With the pictures removed, the data below must be transcribed in full and exactly.

== DATA EXCERPT ==
======

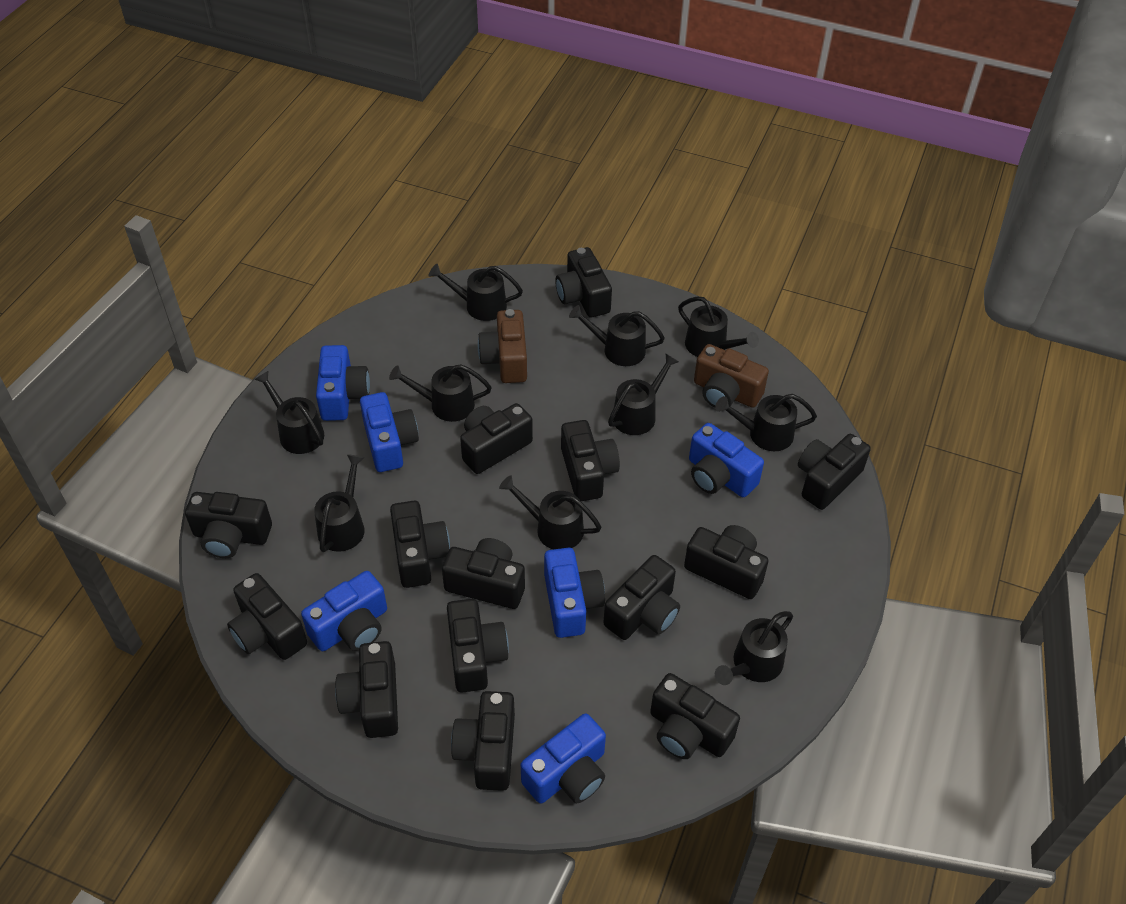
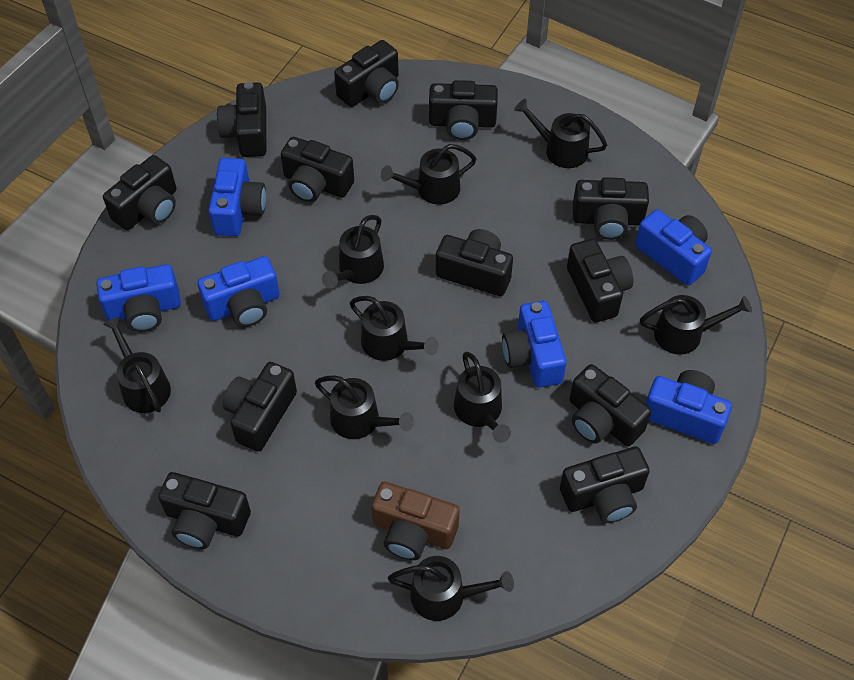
black camera: 14 -> 12
black watering can: 10 -> 9
brown camera: 2 -> 1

======

== EXPECTED ANSWER ==
black camera: 14 -> 12
black watering can: 10 -> 9
brown camera: 2 -> 1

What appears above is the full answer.